Directions for this task:
Give back only the lines in the records below from the one with "Opton 632: [128,19,165,56]" to the one with "Falline 253: [78,606,107,636]", both inclusive, word for word.

--- Available data ---

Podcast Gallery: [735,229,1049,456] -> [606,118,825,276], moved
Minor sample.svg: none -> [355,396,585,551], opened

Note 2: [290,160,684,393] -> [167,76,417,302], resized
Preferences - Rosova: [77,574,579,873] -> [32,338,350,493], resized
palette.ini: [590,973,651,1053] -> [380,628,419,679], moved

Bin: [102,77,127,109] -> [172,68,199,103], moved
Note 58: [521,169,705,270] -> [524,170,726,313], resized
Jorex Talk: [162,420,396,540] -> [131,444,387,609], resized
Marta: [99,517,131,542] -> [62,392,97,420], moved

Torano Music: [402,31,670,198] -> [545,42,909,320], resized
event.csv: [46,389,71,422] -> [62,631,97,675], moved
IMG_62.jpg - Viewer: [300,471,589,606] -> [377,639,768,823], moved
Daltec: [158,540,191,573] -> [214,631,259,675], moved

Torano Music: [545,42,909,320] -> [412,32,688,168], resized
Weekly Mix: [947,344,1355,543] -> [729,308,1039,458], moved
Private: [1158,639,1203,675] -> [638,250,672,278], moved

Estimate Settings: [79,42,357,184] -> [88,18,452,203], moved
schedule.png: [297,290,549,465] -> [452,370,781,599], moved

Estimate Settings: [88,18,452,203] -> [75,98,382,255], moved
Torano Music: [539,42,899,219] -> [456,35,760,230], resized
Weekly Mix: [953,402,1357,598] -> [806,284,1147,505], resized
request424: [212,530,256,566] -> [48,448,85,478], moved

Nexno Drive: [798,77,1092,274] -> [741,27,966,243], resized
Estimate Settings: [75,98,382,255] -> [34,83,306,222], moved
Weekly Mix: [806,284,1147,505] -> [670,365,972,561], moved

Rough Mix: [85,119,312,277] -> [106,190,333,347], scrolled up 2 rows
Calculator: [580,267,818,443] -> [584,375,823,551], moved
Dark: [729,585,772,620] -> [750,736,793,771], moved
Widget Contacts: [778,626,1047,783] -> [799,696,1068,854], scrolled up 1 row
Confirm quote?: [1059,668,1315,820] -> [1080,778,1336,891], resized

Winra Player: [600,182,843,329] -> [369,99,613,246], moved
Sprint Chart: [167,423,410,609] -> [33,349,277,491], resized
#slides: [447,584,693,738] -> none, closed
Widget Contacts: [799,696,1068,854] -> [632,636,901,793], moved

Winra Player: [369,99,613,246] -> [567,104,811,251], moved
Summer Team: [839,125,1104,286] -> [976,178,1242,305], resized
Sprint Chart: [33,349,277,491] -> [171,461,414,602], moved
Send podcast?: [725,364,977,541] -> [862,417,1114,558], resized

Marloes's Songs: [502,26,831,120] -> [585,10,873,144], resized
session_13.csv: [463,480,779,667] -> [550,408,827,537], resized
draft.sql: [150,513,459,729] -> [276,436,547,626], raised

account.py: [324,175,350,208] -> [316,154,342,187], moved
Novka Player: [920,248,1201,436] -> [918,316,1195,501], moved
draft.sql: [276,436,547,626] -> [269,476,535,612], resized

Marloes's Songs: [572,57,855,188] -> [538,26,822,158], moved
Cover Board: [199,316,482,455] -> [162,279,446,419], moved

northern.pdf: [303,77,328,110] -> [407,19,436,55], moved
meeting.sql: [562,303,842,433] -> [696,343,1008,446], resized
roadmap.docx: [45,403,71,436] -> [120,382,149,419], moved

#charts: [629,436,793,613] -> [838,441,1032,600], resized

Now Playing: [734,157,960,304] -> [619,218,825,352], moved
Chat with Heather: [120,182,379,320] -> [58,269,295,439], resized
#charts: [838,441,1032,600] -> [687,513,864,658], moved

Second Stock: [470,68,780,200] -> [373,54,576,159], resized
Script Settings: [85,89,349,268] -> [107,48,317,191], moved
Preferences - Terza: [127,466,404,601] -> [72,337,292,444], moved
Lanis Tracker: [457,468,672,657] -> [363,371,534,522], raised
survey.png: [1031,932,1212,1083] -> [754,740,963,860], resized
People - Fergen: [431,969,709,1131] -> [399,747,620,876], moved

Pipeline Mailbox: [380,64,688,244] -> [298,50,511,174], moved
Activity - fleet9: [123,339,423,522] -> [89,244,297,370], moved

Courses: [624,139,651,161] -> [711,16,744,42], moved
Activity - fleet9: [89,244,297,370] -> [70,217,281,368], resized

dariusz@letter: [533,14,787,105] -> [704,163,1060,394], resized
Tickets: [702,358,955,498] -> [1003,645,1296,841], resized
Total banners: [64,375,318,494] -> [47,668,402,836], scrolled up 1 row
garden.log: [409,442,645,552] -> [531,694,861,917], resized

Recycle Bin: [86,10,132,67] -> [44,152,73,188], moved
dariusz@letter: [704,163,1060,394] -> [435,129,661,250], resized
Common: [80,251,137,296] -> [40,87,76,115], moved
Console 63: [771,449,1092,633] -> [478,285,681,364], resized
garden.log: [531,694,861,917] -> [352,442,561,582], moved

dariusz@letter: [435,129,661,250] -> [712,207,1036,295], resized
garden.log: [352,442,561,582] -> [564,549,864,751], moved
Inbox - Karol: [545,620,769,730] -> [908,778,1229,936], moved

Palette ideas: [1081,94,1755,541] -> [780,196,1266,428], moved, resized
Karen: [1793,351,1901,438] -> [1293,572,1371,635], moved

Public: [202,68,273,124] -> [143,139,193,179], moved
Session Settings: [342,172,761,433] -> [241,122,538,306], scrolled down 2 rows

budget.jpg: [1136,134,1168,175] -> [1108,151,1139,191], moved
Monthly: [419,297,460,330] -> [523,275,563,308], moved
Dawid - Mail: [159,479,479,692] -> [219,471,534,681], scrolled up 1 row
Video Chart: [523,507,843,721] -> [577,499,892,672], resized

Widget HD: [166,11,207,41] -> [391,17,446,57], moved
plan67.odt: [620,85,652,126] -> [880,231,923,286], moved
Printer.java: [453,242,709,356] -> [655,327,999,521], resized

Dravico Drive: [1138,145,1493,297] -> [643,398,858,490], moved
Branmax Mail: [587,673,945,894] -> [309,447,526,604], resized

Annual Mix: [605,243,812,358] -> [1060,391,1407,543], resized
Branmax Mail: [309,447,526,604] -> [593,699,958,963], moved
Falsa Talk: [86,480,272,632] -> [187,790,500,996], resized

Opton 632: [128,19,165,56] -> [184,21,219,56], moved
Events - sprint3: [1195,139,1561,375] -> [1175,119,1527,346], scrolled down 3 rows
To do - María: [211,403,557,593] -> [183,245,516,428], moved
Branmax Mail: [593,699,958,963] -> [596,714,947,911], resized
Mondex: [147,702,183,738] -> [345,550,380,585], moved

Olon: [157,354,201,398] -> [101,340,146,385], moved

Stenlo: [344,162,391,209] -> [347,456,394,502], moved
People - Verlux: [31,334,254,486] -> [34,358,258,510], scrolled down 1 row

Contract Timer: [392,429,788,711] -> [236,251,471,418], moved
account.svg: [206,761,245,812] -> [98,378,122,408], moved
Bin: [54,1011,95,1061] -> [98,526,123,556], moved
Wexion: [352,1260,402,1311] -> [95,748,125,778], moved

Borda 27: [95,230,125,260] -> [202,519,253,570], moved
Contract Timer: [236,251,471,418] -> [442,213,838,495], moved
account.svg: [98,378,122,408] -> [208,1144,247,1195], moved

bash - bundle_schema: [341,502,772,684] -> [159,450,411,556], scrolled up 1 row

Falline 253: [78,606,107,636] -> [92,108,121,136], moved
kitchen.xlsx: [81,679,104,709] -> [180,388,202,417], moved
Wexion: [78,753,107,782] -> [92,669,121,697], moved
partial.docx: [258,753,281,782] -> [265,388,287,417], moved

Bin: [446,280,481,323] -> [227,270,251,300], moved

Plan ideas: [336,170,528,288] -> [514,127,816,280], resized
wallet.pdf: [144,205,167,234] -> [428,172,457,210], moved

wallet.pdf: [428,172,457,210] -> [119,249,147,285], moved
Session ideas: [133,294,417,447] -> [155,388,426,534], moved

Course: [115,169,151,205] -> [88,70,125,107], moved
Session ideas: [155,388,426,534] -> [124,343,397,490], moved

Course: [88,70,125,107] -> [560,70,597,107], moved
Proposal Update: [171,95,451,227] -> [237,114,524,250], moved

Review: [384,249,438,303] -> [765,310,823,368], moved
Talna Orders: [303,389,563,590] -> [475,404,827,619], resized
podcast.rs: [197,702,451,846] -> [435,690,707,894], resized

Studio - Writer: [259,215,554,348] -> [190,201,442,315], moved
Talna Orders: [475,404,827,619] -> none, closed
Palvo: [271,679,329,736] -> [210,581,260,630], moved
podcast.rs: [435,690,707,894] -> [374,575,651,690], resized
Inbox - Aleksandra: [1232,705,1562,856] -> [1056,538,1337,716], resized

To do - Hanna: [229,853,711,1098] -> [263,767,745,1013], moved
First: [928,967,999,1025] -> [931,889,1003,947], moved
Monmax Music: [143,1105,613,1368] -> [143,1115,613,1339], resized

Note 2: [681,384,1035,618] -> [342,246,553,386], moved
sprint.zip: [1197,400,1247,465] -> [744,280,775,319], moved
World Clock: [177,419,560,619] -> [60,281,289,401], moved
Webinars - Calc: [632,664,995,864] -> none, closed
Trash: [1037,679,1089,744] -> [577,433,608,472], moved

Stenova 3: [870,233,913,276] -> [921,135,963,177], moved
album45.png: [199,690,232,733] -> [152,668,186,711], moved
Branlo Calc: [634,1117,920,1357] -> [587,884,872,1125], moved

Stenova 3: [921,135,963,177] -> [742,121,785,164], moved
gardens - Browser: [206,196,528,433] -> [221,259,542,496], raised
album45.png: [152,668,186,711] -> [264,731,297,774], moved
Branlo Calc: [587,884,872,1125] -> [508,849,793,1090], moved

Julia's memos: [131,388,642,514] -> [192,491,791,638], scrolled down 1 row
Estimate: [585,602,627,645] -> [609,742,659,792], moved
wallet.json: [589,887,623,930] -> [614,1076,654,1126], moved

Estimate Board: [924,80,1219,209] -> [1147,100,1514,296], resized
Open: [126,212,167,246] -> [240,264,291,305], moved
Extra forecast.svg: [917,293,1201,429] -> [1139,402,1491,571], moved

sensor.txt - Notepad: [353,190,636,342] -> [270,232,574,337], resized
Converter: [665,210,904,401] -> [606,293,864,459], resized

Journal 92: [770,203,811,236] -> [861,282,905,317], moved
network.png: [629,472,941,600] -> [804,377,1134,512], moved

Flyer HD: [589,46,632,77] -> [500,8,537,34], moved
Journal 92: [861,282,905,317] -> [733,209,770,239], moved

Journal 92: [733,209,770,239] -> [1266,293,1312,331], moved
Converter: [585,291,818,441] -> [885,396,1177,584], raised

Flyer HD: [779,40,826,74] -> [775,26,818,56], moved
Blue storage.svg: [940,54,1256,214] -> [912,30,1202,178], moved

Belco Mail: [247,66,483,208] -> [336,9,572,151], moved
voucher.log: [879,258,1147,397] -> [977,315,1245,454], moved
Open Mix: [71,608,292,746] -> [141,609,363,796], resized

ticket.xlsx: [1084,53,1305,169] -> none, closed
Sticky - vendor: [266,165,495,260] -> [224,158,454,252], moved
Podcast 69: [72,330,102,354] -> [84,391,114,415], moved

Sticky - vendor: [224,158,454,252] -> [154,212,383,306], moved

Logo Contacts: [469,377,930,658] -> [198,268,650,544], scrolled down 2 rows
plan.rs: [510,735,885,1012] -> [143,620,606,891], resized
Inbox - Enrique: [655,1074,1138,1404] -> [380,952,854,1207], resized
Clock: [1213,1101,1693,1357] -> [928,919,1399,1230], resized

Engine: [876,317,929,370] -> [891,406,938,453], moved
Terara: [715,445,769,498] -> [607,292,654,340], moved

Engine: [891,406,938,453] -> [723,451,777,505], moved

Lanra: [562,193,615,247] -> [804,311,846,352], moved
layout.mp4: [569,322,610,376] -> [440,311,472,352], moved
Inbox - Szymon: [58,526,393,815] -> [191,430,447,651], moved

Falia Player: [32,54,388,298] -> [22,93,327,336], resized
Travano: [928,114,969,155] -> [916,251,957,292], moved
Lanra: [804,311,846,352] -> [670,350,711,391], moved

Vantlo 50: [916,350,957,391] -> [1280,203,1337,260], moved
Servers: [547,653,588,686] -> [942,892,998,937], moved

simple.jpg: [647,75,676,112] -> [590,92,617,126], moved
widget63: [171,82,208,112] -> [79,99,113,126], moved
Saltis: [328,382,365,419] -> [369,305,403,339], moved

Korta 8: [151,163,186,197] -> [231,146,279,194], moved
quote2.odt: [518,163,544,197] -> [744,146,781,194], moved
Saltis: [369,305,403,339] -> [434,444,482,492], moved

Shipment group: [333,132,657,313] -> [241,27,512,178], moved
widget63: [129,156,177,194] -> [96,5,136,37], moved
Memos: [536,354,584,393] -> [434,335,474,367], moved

---

Written response:
Opton 632: [128,19,165,56] -> [184,21,219,56], moved
Events - sprint3: [1195,139,1561,375] -> [1175,119,1527,346], scrolled down 3 rows
To do - María: [211,403,557,593] -> [183,245,516,428], moved
Branmax Mail: [593,699,958,963] -> [596,714,947,911], resized
Mondex: [147,702,183,738] -> [345,550,380,585], moved

Olon: [157,354,201,398] -> [101,340,146,385], moved

Stenlo: [344,162,391,209] -> [347,456,394,502], moved
People - Verlux: [31,334,254,486] -> [34,358,258,510], scrolled down 1 row

Contract Timer: [392,429,788,711] -> [236,251,471,418], moved
account.svg: [206,761,245,812] -> [98,378,122,408], moved
Bin: [54,1011,95,1061] -> [98,526,123,556], moved
Wexion: [352,1260,402,1311] -> [95,748,125,778], moved

Borda 27: [95,230,125,260] -> [202,519,253,570], moved
Contract Timer: [236,251,471,418] -> [442,213,838,495], moved
account.svg: [98,378,122,408] -> [208,1144,247,1195], moved

bash - bundle_schema: [341,502,772,684] -> [159,450,411,556], scrolled up 1 row

Falline 253: [78,606,107,636] -> [92,108,121,136], moved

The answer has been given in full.